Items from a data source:
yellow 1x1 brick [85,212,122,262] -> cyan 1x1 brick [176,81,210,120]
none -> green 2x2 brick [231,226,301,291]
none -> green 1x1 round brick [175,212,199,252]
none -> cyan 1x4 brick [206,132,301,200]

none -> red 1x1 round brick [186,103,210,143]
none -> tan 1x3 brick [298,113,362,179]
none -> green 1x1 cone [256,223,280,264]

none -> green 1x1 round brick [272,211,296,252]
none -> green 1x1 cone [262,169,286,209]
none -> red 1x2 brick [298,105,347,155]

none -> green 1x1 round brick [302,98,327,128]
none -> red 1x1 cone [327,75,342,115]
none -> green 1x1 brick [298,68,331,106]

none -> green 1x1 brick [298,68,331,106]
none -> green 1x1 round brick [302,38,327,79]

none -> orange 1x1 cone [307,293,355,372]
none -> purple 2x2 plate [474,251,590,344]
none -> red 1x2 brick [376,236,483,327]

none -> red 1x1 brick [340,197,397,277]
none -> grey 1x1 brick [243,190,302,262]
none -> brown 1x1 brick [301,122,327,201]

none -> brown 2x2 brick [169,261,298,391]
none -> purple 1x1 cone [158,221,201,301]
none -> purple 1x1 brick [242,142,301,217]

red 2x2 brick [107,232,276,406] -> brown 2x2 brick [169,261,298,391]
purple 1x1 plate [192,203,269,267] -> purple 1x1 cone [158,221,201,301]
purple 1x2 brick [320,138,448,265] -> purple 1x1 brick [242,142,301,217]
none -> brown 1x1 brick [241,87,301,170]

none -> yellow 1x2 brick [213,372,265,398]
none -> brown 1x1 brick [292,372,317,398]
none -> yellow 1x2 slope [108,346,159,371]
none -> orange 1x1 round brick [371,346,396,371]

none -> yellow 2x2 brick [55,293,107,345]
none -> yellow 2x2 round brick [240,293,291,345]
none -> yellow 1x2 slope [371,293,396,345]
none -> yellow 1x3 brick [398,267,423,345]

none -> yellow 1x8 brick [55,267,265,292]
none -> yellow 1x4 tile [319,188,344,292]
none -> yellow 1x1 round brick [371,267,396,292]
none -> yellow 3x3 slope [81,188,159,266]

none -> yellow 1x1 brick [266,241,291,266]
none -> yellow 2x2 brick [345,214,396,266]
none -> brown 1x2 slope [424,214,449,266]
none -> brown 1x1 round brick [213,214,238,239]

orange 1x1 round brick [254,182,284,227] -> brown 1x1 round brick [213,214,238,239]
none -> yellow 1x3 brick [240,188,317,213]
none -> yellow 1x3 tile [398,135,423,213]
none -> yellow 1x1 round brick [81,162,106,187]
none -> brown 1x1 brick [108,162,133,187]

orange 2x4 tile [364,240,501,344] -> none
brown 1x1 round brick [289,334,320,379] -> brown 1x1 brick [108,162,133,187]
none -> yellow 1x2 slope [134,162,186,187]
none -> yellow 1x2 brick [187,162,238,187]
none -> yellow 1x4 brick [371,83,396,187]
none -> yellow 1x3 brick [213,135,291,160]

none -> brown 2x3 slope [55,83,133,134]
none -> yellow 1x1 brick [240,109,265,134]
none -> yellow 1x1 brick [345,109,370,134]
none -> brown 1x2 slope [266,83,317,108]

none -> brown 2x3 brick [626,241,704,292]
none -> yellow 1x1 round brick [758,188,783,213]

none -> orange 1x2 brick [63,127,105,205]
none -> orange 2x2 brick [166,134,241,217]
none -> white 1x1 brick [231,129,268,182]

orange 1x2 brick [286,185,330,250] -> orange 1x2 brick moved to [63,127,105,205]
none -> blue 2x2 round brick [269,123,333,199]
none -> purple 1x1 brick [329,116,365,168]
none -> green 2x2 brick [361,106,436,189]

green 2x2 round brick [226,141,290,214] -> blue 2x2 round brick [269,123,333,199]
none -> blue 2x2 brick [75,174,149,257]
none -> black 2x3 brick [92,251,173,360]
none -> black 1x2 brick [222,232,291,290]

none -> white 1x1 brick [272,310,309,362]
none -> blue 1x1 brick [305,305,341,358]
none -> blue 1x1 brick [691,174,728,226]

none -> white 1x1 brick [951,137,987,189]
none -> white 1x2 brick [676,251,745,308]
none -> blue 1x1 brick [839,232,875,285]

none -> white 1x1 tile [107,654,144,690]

Work to complete
All records are to be printed again, exactly and completely.

Answer to this exercise
yellow 1x1 brick [85,212,122,262] -> cyan 1x1 brick [176,81,210,120]
none -> green 2x2 brick [231,226,301,291]
none -> green 1x1 round brick [175,212,199,252]
none -> cyan 1x4 brick [206,132,301,200]

none -> red 1x1 round brick [186,103,210,143]
none -> tan 1x3 brick [298,113,362,179]
none -> green 1x1 cone [256,223,280,264]

none -> green 1x1 round brick [272,211,296,252]
none -> green 1x1 cone [262,169,286,209]
none -> red 1x2 brick [298,105,347,155]

none -> green 1x1 round brick [302,98,327,128]
none -> red 1x1 cone [327,75,342,115]
none -> green 1x1 brick [298,68,331,106]

none -> green 1x1 brick [298,68,331,106]
none -> green 1x1 round brick [302,38,327,79]

none -> orange 1x1 cone [307,293,355,372]
none -> purple 2x2 plate [474,251,590,344]
none -> red 1x2 brick [376,236,483,327]

none -> red 1x1 brick [340,197,397,277]
none -> grey 1x1 brick [243,190,302,262]
none -> brown 1x1 brick [301,122,327,201]

none -> brown 2x2 brick [169,261,298,391]
none -> purple 1x1 cone [158,221,201,301]
none -> purple 1x1 brick [242,142,301,217]

red 2x2 brick [107,232,276,406] -> brown 2x2 brick [169,261,298,391]
purple 1x1 plate [192,203,269,267] -> purple 1x1 cone [158,221,201,301]
purple 1x2 brick [320,138,448,265] -> purple 1x1 brick [242,142,301,217]
none -> brown 1x1 brick [241,87,301,170]

none -> yellow 1x2 brick [213,372,265,398]
none -> brown 1x1 brick [292,372,317,398]
none -> yellow 1x2 slope [108,346,159,371]
none -> orange 1x1 round brick [371,346,396,371]

none -> yellow 2x2 brick [55,293,107,345]
none -> yellow 2x2 round brick [240,293,291,345]
none -> yellow 1x2 slope [371,293,396,345]
none -> yellow 1x3 brick [398,267,423,345]

none -> yellow 1x8 brick [55,267,265,292]
none -> yellow 1x4 tile [319,188,344,292]
none -> yellow 1x1 round brick [371,267,396,292]
none -> yellow 3x3 slope [81,188,159,266]

none -> yellow 1x1 brick [266,241,291,266]
none -> yellow 2x2 brick [345,214,396,266]
none -> brown 1x2 slope [424,214,449,266]
none -> brown 1x1 round brick [213,214,238,239]

orange 1x1 round brick [254,182,284,227] -> brown 1x1 round brick [213,214,238,239]
none -> yellow 1x3 brick [240,188,317,213]
none -> yellow 1x3 tile [398,135,423,213]
none -> yellow 1x1 round brick [81,162,106,187]
none -> brown 1x1 brick [108,162,133,187]

orange 2x4 tile [364,240,501,344] -> none
brown 1x1 round brick [289,334,320,379] -> brown 1x1 brick [108,162,133,187]
none -> yellow 1x2 slope [134,162,186,187]
none -> yellow 1x2 brick [187,162,238,187]
none -> yellow 1x4 brick [371,83,396,187]
none -> yellow 1x3 brick [213,135,291,160]

none -> brown 2x3 slope [55,83,133,134]
none -> yellow 1x1 brick [240,109,265,134]
none -> yellow 1x1 brick [345,109,370,134]
none -> brown 1x2 slope [266,83,317,108]

none -> brown 2x3 brick [626,241,704,292]
none -> yellow 1x1 round brick [758,188,783,213]

none -> orange 1x2 brick [63,127,105,205]
none -> orange 2x2 brick [166,134,241,217]
none -> white 1x1 brick [231,129,268,182]

orange 1x2 brick [286,185,330,250] -> orange 1x2 brick moved to [63,127,105,205]
none -> blue 2x2 round brick [269,123,333,199]
none -> purple 1x1 brick [329,116,365,168]
none -> green 2x2 brick [361,106,436,189]

green 2x2 round brick [226,141,290,214] -> blue 2x2 round brick [269,123,333,199]
none -> blue 2x2 brick [75,174,149,257]
none -> black 2x3 brick [92,251,173,360]
none -> black 1x2 brick [222,232,291,290]

none -> white 1x1 brick [272,310,309,362]
none -> blue 1x1 brick [305,305,341,358]
none -> blue 1x1 brick [691,174,728,226]

none -> white 1x1 brick [951,137,987,189]
none -> white 1x2 brick [676,251,745,308]
none -> blue 1x1 brick [839,232,875,285]

none -> white 1x1 tile [107,654,144,690]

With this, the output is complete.